◆ **What you have to do**
Only the lines from the start of the data through the line with "black arrow: (23, 98) -> (39, 63), moved" belong in the copy. Restate them word for word, minus the pictures.

- Opening Delimiter -

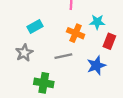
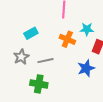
gray line: (63, 56) -> (46, 61), moved

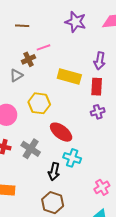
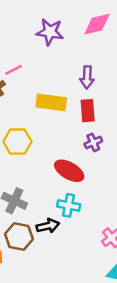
red ellipse: (61, 132) -> (69, 171), moved
black arrow: (54, 172) -> (48, 226), turned -108
brown hexagon: (53, 203) -> (19, 236), moved

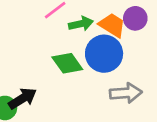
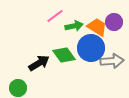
gray arrow: (126, 93) -> (112, 61), moved
black arrow: (23, 98) -> (39, 63), moved

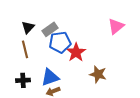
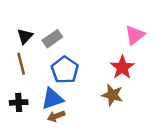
blue pentagon: (60, 42) -> (65, 70), moved, turned -30
red star: (76, 52) -> (122, 67), moved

- Closing Delimiter -

◆ **Answer below**
gray line: (63, 56) -> (46, 61), moved

red ellipse: (61, 132) -> (69, 171), moved
black arrow: (54, 172) -> (48, 226), turned -108
brown hexagon: (53, 203) -> (19, 236), moved

gray arrow: (126, 93) -> (112, 61), moved
black arrow: (23, 98) -> (39, 63), moved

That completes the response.